Work request: Repeat the data exactly, please; no pictures belong in the copy.

Information provided:
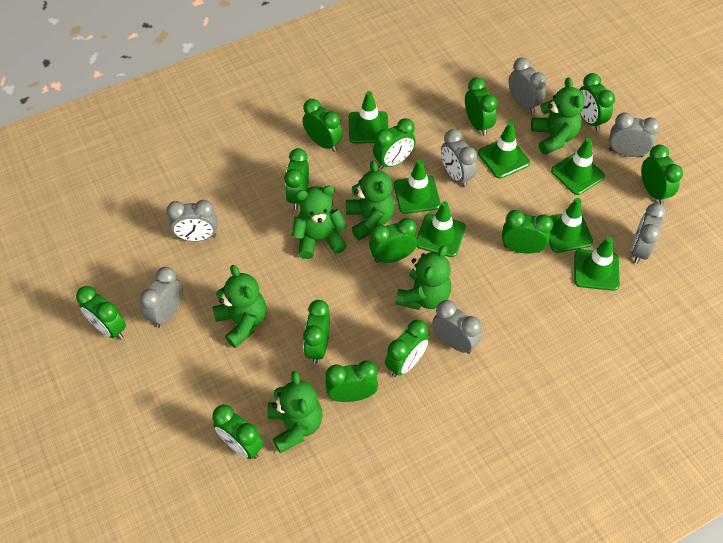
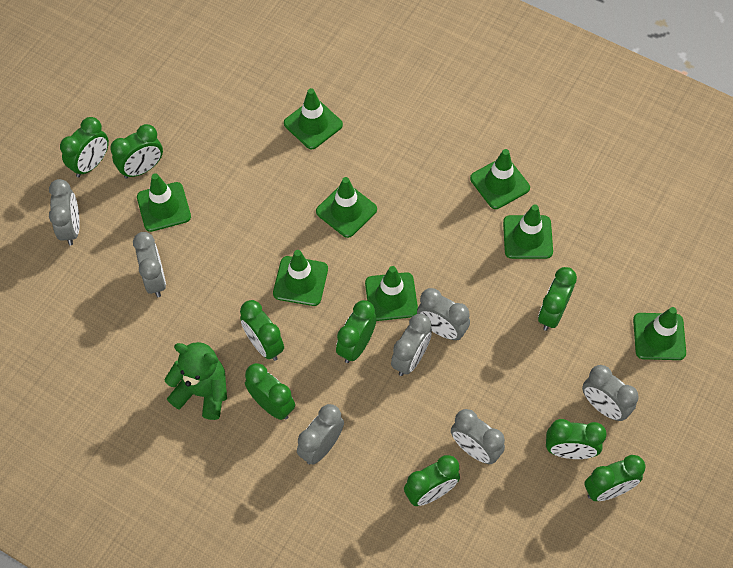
green clock: 13 -> 9
green teddy bear: 6 -> 1
green traffic cone: 7 -> 8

Expected output:
green clock: 13 -> 9
green teddy bear: 6 -> 1
green traffic cone: 7 -> 8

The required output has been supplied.